DIRECTIONS:
A line qualifies if it holds the string "plus". Copy every qualifying line from the records.

RECORDS TO PROCESS:
::::::
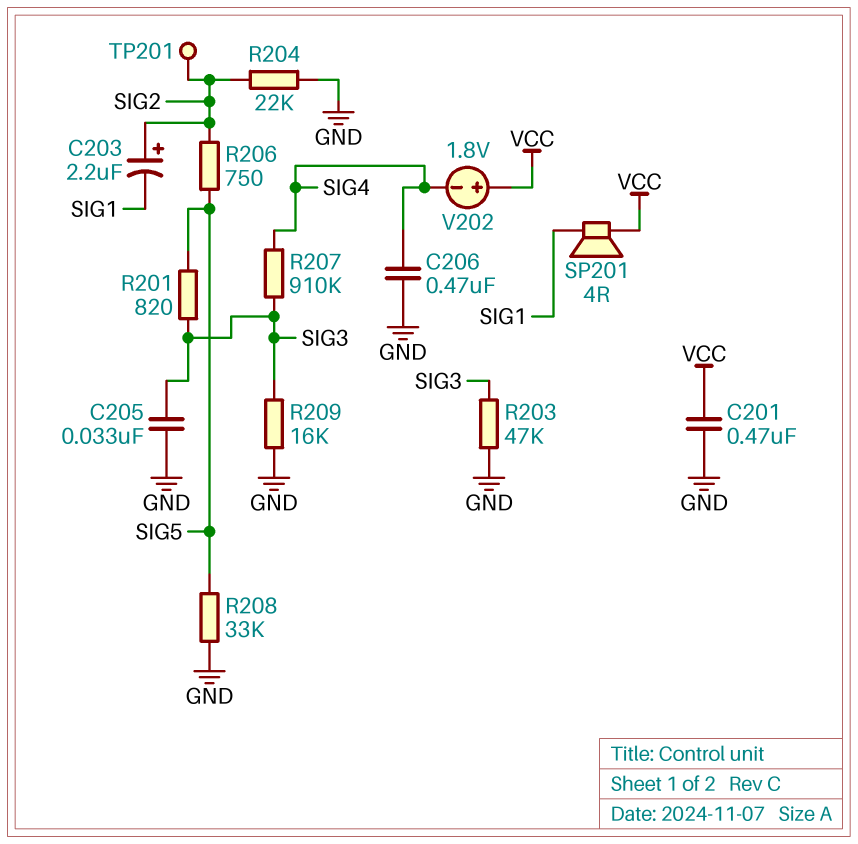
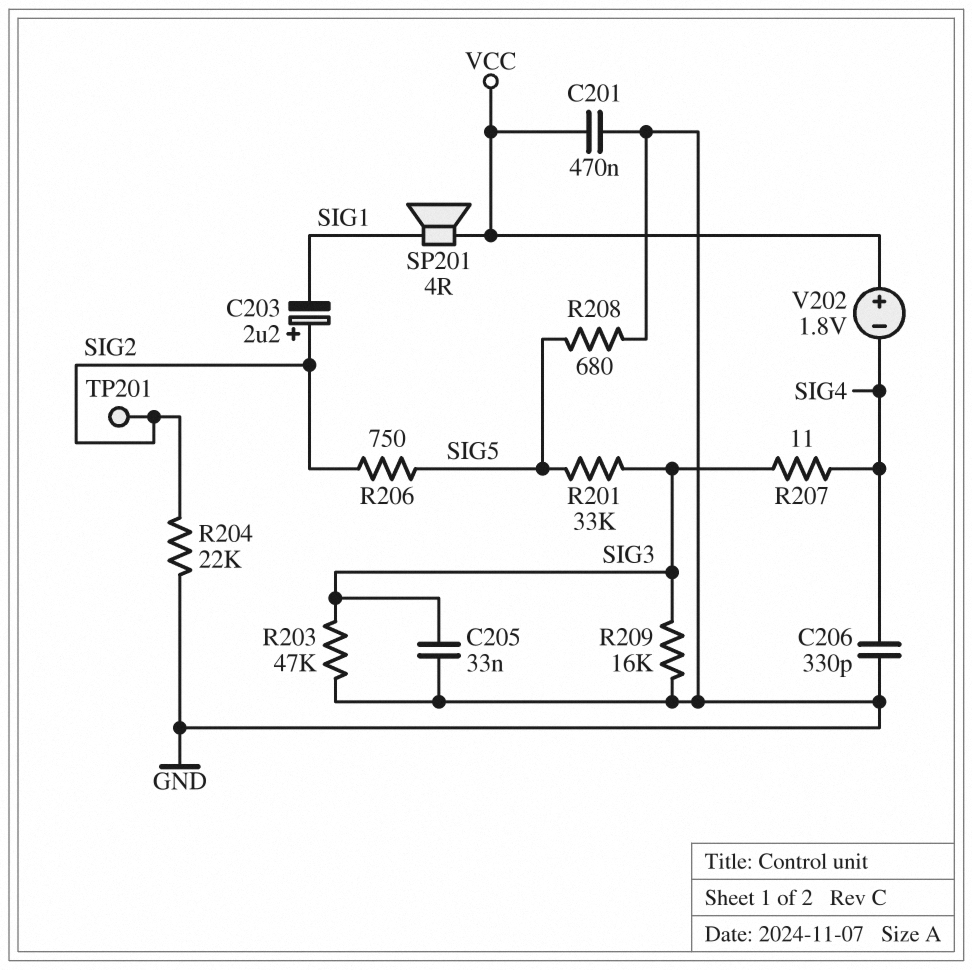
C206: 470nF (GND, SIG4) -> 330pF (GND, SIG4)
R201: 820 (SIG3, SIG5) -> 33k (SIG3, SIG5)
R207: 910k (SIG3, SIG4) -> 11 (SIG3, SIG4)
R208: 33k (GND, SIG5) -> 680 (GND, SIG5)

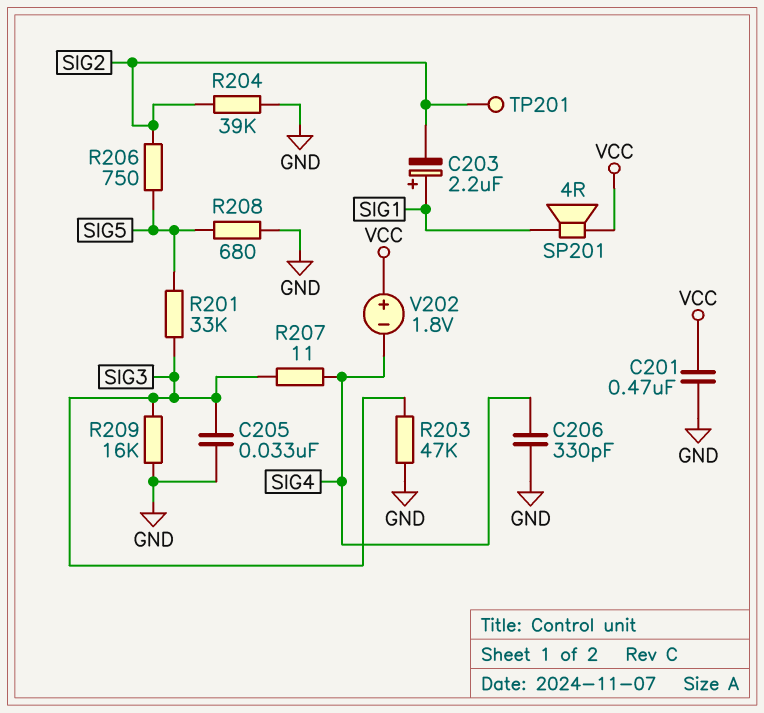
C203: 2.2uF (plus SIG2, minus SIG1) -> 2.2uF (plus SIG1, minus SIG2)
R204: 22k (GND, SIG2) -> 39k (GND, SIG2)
::::::
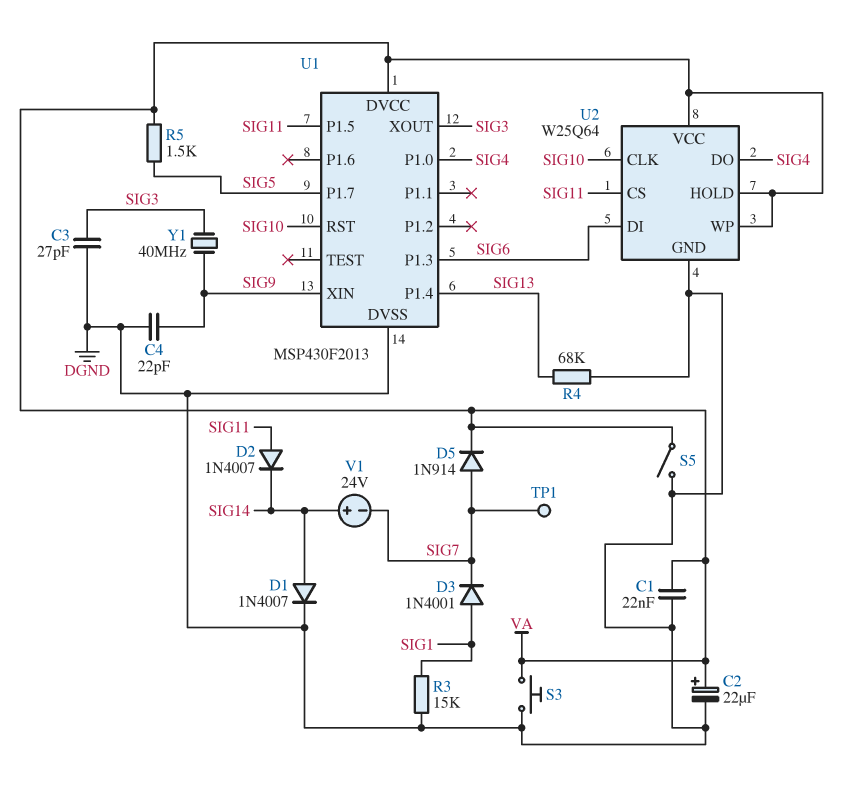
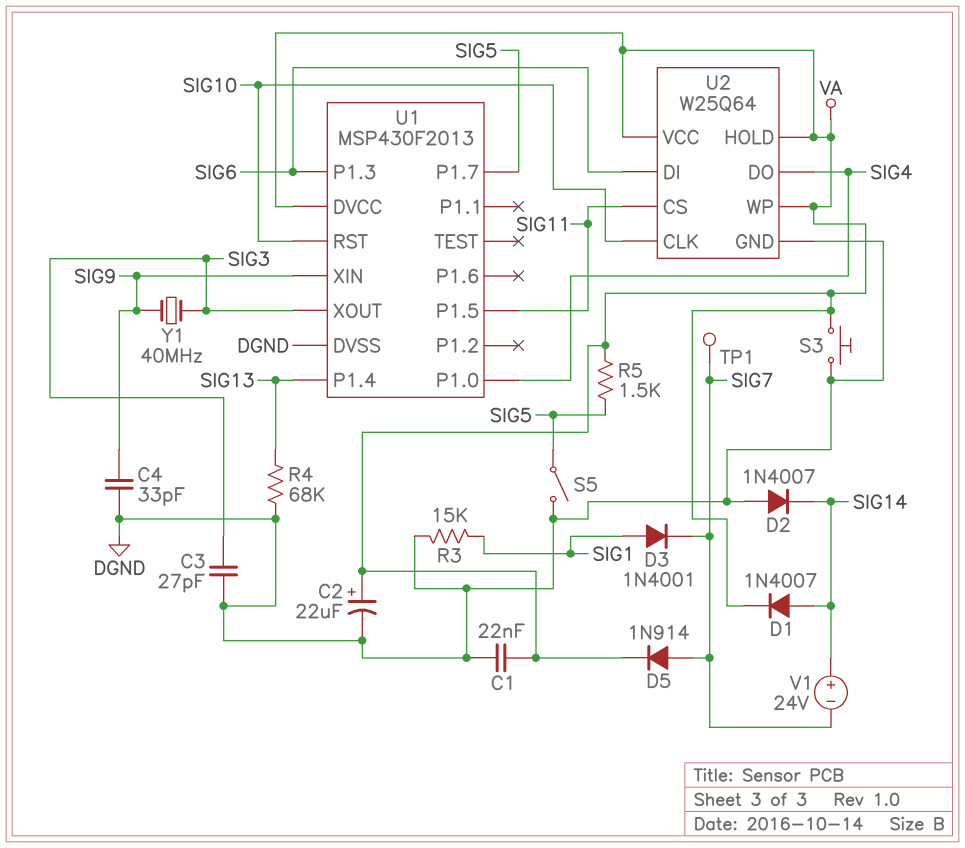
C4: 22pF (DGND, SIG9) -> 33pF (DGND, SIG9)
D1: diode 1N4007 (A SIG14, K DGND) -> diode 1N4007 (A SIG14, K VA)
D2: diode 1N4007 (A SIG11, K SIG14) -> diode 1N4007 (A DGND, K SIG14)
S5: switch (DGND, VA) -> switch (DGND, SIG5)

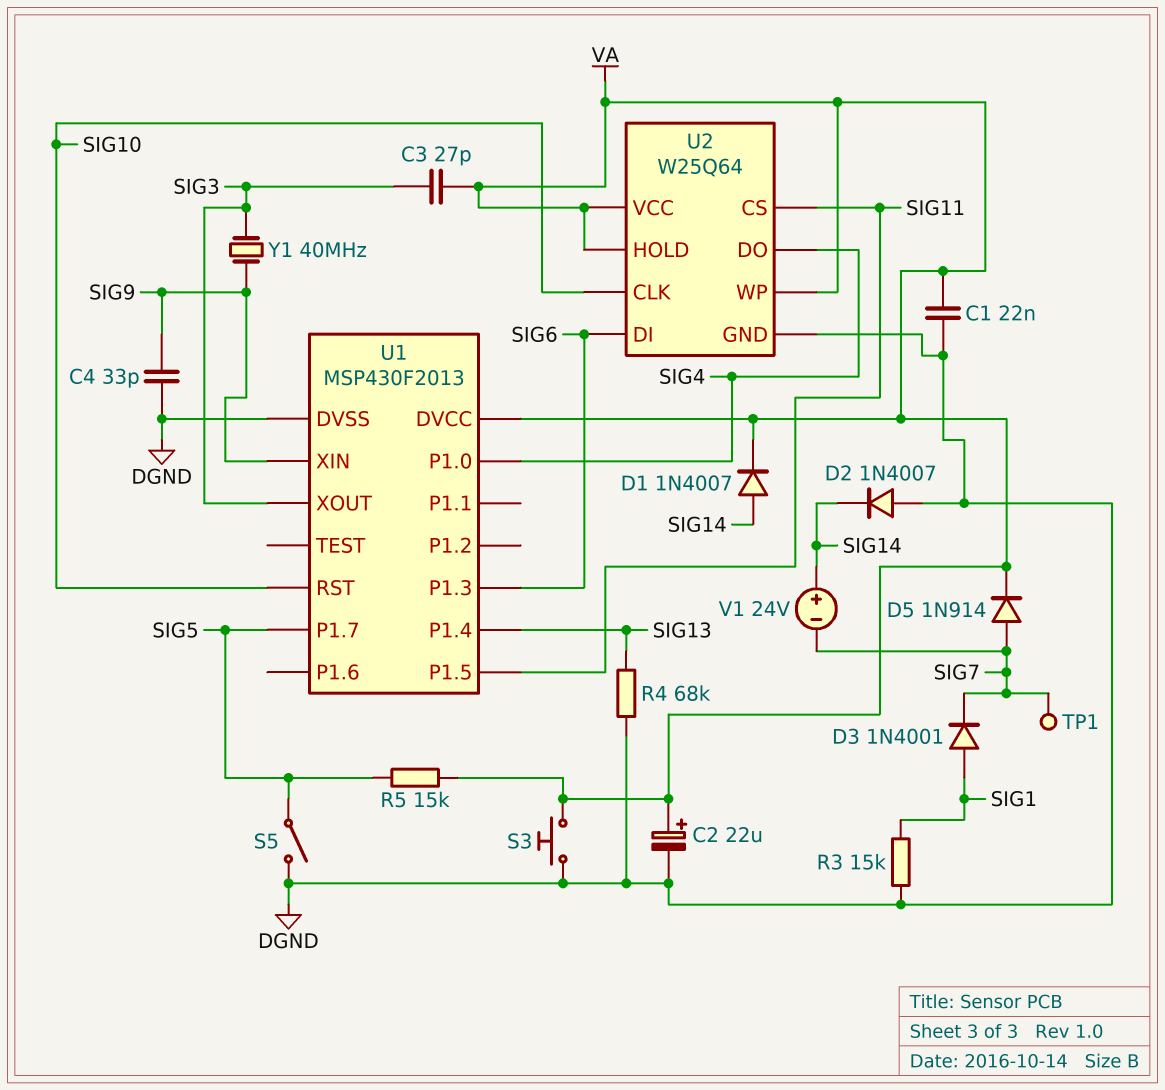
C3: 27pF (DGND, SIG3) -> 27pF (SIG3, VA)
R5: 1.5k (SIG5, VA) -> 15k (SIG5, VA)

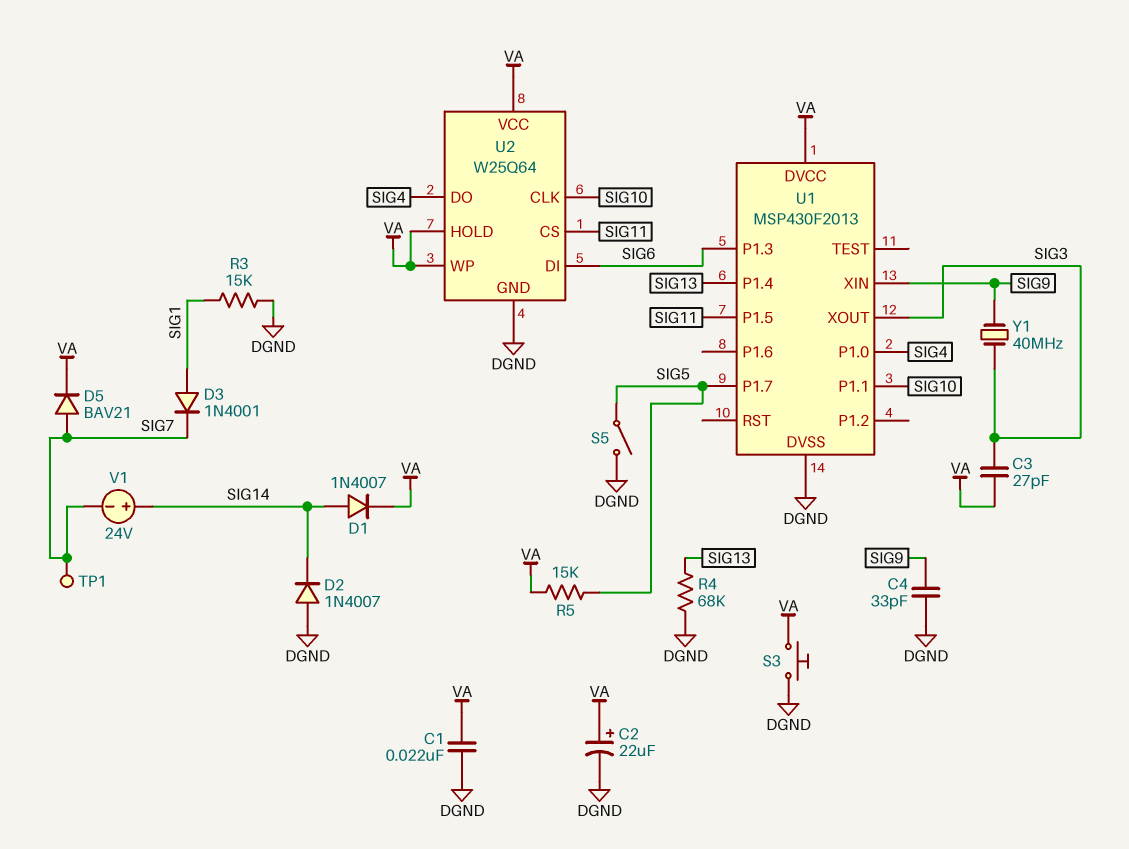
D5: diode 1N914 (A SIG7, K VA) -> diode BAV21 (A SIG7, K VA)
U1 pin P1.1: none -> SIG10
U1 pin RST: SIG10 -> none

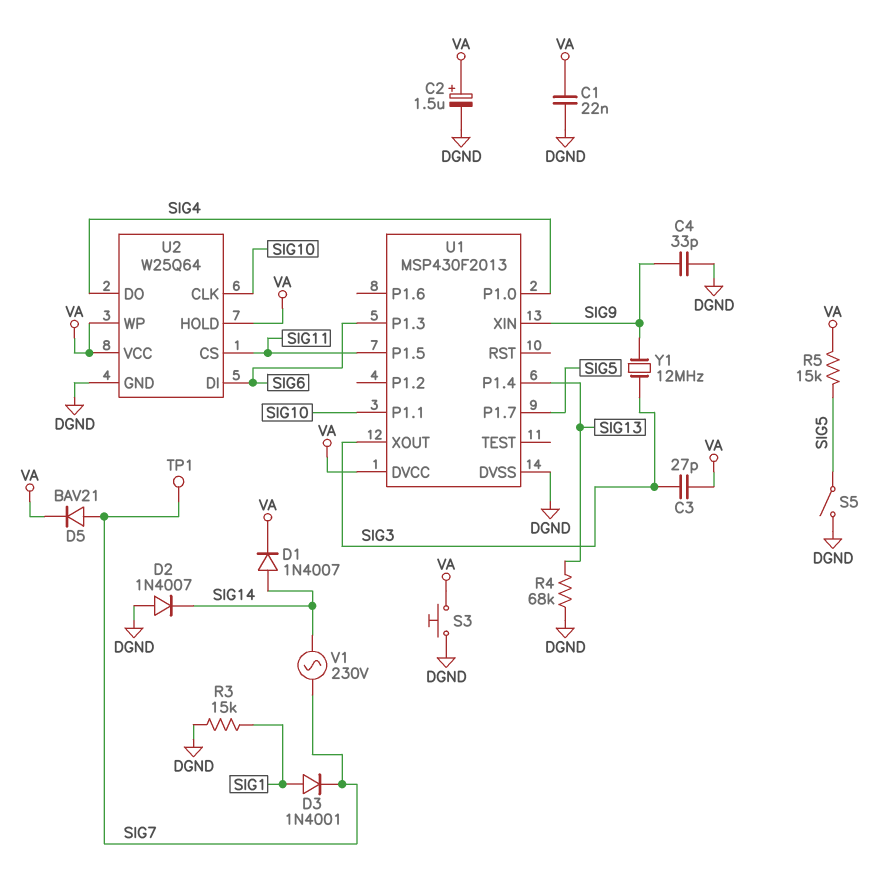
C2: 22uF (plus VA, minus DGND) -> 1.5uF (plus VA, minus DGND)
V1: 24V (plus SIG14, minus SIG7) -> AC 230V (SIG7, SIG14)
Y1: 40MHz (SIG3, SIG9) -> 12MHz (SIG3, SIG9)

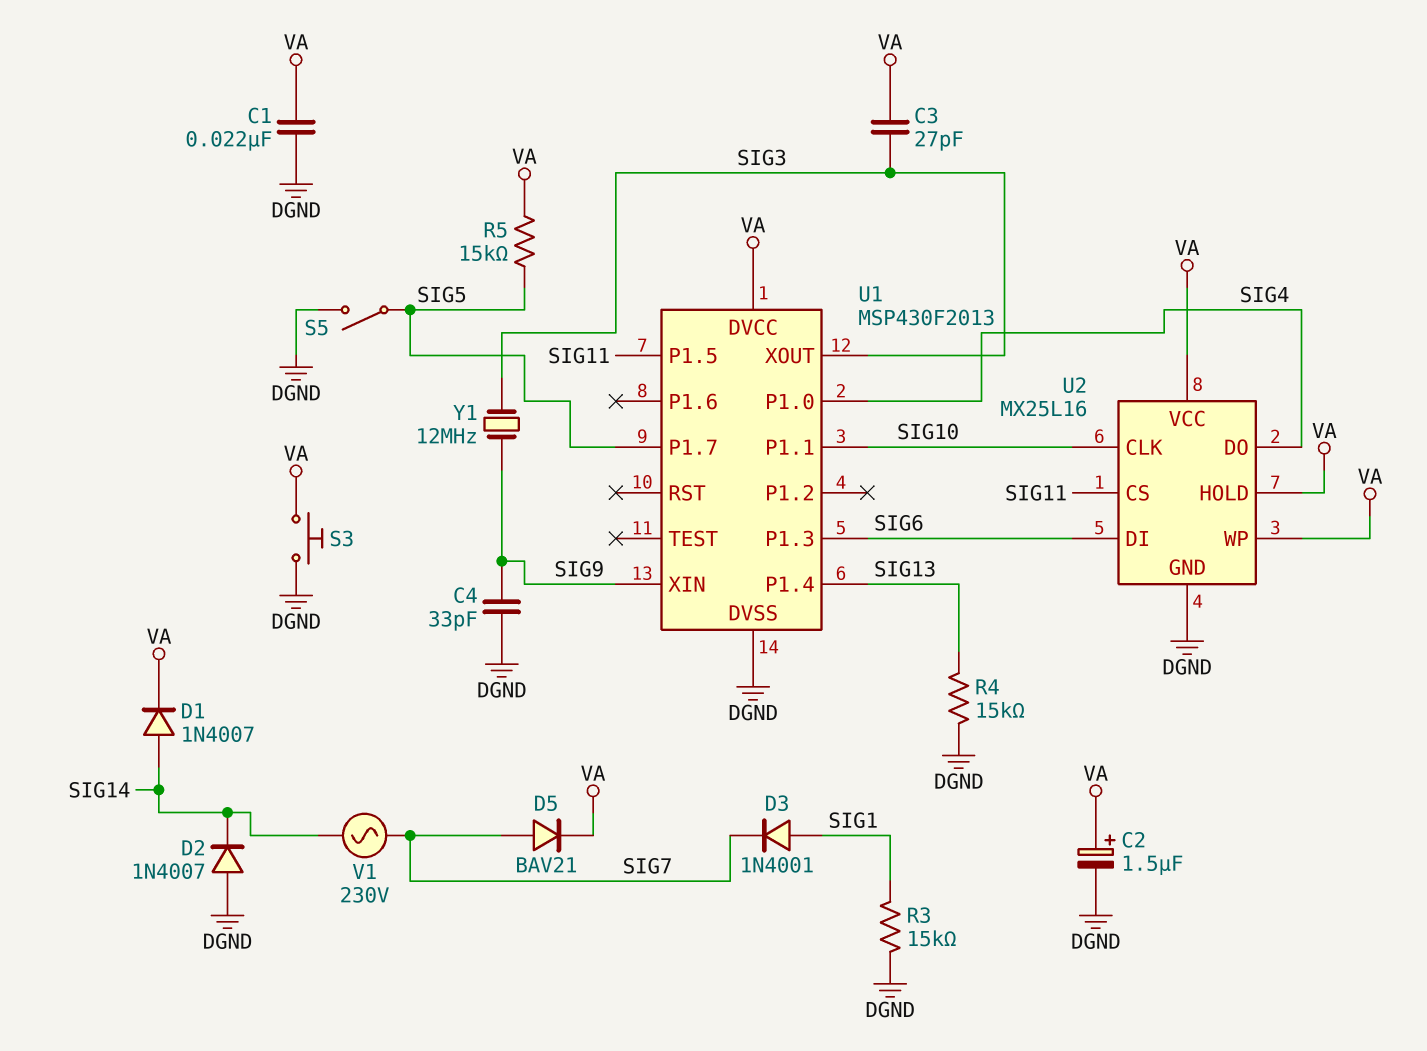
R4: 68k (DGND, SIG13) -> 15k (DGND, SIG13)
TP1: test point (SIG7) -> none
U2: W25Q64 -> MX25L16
::::::
RESULT BELOW:
C203: 2.2uF (plus SIG2, minus SIG1) -> 2.2uF (plus SIG1, minus SIG2)
C2: 22uF (plus VA, minus DGND) -> 1.5uF (plus VA, minus DGND)
V1: 24V (plus SIG14, minus SIG7) -> AC 230V (SIG7, SIG14)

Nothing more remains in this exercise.